Return all the lines below exactly. Any picture among them is omitted.

▶ _Structured diff data_
..........
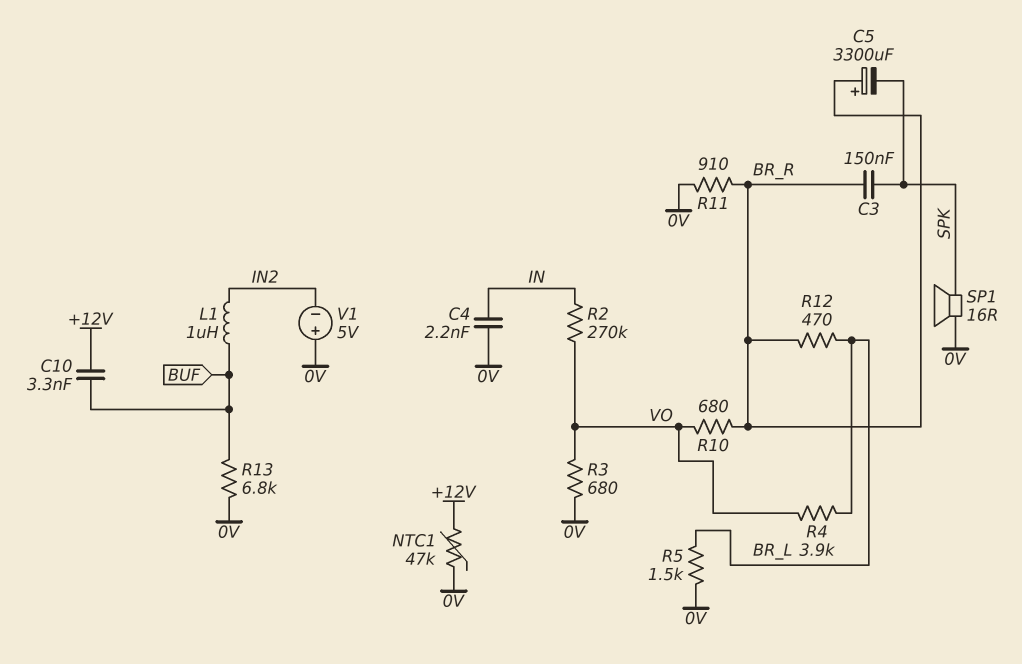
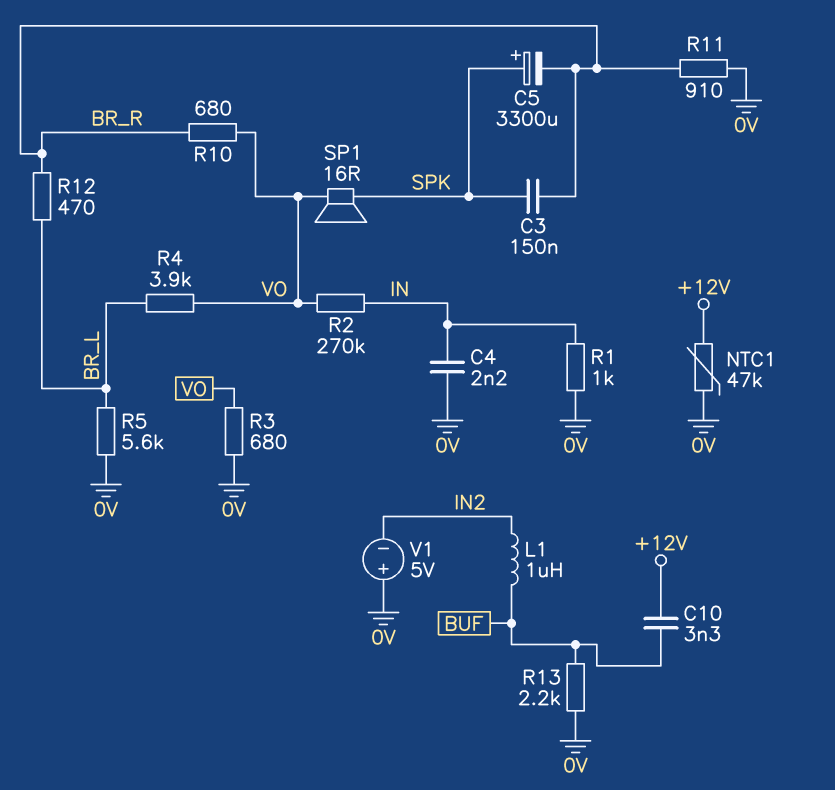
C5: 3300uF (plus BR_R, minus SPK) -> 3300uF (plus SPK, minus BR_R)
R1: none -> 1k (0V, IN)
R5: 1.5k (0V, BR_L) -> 5.6k (0V, BR_L)
R13: 6.8k (0V, BUF) -> 2.2k (0V, BUF)
SP1: speaker 16R (0V, SPK) -> speaker 16R (SPK, VO)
..........
▶ _RESULT_
C5: 3300uF (plus BR_R, minus SPK) -> 3300uF (plus SPK, minus BR_R)
R1: none -> 1k (0V, IN)
R5: 1.5k (0V, BR_L) -> 5.6k (0V, BR_L)
R13: 6.8k (0V, BUF) -> 2.2k (0V, BUF)
SP1: speaker 16R (0V, SPK) -> speaker 16R (SPK, VO)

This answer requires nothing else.